- [Objective] Please state how many lines in the rows below contain the string "alto". Reply with the number alone.

- [Input records]
====
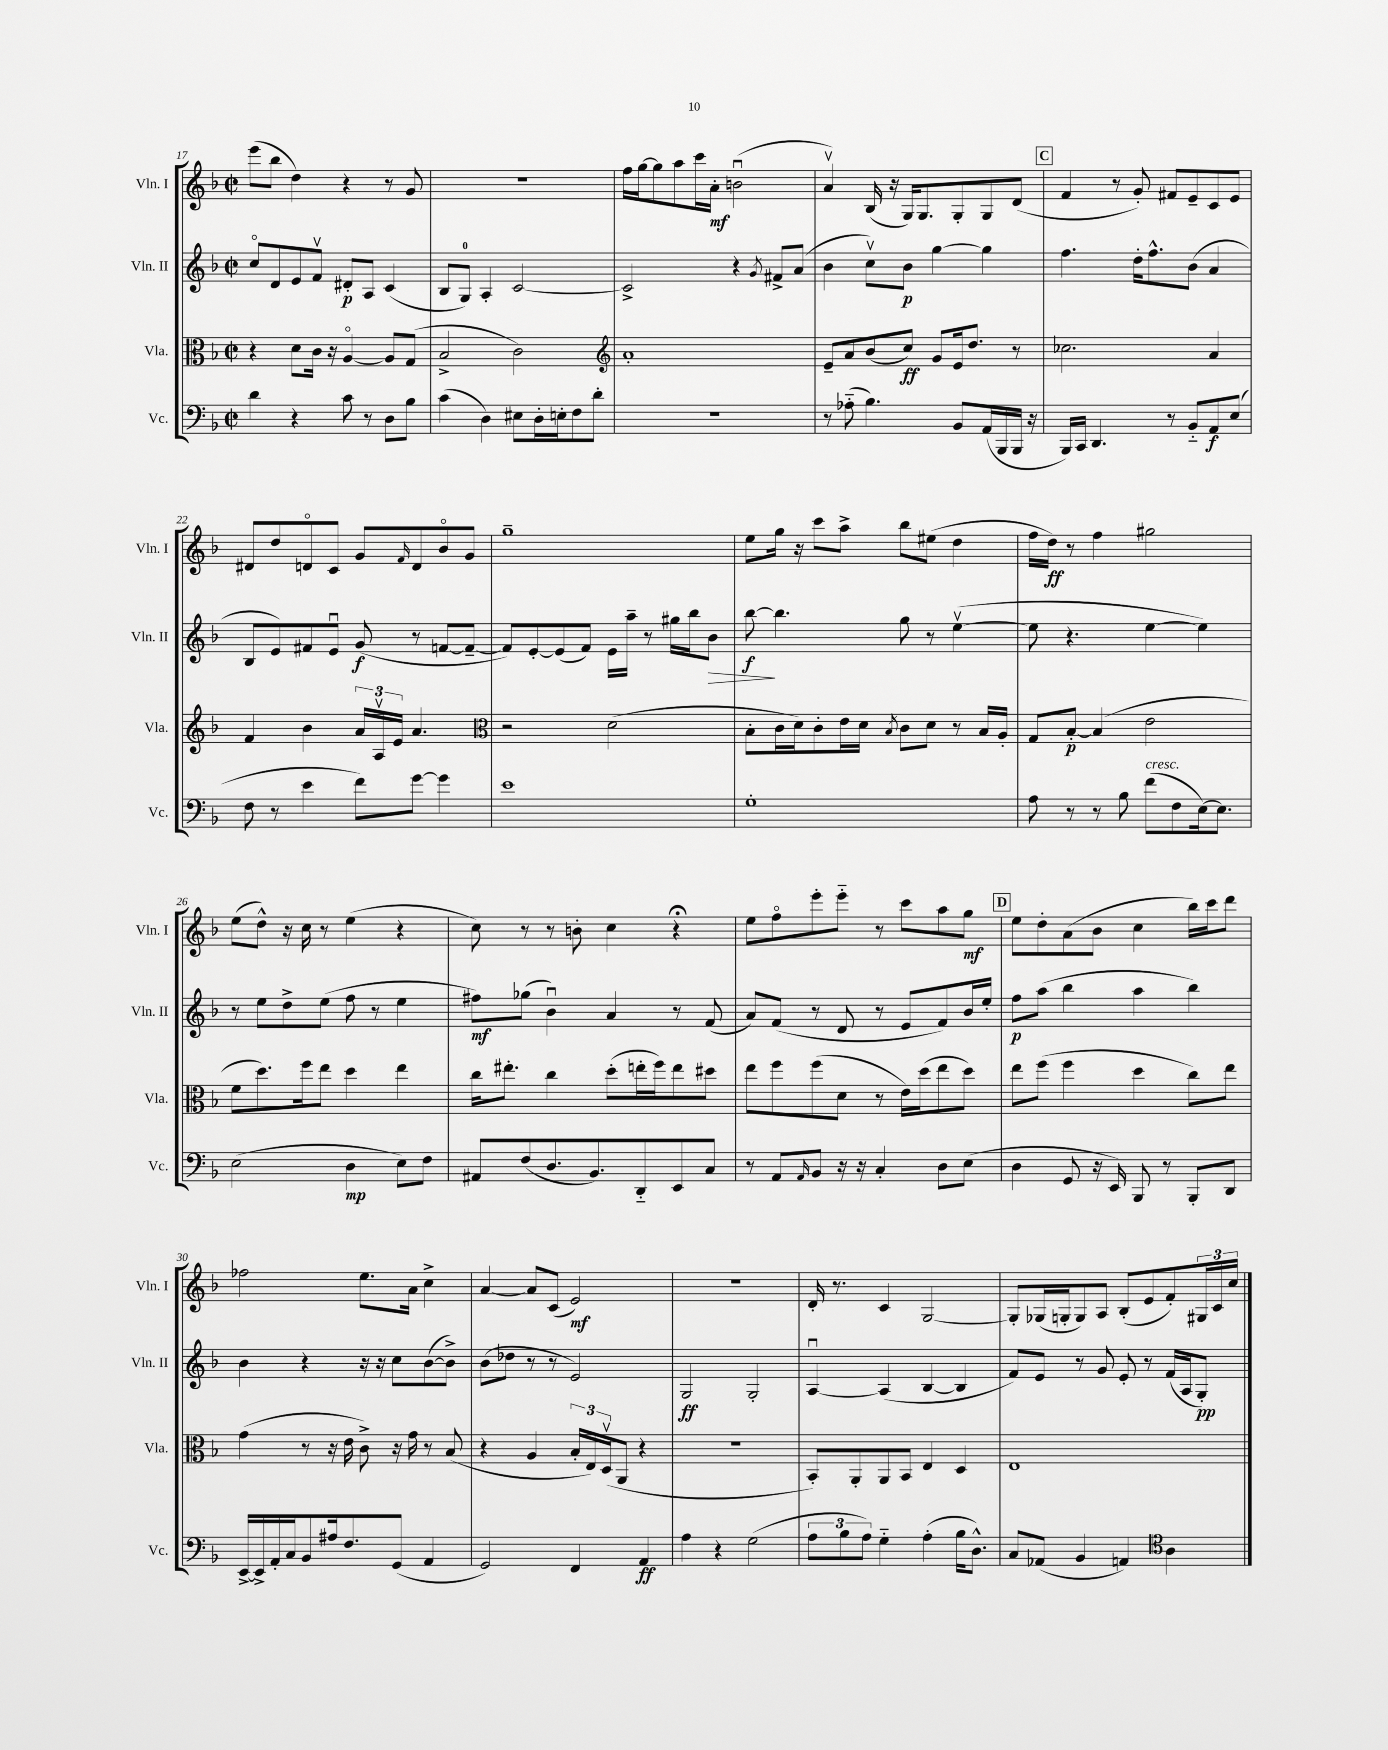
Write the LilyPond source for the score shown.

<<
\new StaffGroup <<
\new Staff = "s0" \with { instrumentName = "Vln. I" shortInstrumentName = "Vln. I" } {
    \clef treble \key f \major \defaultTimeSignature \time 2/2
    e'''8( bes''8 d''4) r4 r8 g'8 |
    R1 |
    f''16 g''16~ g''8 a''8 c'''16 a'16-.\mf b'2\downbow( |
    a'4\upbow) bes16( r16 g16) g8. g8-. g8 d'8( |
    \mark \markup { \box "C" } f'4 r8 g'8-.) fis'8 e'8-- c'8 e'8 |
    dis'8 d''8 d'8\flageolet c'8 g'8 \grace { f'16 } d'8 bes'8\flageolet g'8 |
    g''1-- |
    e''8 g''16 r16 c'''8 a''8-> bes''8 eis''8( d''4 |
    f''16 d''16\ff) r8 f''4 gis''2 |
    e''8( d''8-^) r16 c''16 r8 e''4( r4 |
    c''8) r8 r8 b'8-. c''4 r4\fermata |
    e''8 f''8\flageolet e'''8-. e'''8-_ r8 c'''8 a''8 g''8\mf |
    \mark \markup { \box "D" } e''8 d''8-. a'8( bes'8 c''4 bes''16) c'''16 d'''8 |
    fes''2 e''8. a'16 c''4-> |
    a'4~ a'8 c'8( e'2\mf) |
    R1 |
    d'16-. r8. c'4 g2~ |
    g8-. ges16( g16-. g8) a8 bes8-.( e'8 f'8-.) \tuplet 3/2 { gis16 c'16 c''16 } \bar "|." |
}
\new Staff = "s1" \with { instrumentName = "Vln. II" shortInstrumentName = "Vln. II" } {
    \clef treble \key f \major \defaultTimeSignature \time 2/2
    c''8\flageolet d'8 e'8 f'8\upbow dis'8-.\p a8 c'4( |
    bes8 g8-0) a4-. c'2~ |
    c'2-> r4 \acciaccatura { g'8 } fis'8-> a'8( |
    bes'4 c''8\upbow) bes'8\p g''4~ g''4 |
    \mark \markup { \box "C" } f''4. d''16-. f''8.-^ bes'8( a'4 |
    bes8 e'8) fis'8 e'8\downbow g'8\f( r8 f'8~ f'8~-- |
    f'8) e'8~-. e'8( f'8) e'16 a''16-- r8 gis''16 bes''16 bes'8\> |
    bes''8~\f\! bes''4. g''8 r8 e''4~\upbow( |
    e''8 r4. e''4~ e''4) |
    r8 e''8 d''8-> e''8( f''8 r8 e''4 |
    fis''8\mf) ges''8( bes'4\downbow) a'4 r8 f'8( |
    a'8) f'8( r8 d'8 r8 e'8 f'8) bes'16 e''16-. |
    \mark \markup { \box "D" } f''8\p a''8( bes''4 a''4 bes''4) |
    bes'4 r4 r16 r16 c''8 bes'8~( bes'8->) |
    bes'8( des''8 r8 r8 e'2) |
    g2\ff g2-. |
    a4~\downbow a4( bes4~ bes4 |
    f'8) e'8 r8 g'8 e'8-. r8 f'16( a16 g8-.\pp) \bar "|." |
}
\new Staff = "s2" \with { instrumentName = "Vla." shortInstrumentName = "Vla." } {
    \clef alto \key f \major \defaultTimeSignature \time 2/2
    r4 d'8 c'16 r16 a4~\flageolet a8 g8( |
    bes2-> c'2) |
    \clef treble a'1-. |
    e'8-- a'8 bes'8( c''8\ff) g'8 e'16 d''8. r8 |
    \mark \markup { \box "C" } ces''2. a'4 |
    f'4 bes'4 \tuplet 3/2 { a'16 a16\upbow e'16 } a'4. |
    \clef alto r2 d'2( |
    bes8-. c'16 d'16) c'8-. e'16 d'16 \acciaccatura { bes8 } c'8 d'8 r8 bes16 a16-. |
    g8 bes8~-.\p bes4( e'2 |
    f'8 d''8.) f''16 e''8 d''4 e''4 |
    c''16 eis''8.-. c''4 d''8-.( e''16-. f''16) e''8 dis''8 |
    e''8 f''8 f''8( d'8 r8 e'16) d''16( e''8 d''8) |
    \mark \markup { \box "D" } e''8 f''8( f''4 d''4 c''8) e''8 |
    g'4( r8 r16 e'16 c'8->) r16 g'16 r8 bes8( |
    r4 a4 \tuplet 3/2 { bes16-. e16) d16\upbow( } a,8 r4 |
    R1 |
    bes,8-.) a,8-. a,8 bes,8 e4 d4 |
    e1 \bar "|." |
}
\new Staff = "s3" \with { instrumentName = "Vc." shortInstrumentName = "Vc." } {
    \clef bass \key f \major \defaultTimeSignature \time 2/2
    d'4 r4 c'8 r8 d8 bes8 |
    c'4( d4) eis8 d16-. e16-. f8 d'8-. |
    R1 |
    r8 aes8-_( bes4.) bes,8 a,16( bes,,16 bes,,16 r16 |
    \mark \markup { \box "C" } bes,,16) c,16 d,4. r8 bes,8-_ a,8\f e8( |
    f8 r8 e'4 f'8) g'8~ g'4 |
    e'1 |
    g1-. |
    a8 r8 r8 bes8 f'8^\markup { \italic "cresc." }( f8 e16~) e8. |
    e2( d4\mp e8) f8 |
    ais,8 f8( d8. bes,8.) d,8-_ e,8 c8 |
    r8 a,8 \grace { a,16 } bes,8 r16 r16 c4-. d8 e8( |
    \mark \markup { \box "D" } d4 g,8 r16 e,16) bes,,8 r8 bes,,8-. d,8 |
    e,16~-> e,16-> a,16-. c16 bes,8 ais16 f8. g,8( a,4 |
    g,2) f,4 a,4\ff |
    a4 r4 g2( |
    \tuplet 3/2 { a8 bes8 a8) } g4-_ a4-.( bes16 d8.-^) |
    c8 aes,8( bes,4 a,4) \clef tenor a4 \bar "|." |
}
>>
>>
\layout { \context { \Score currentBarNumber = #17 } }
====
- [Result below] 2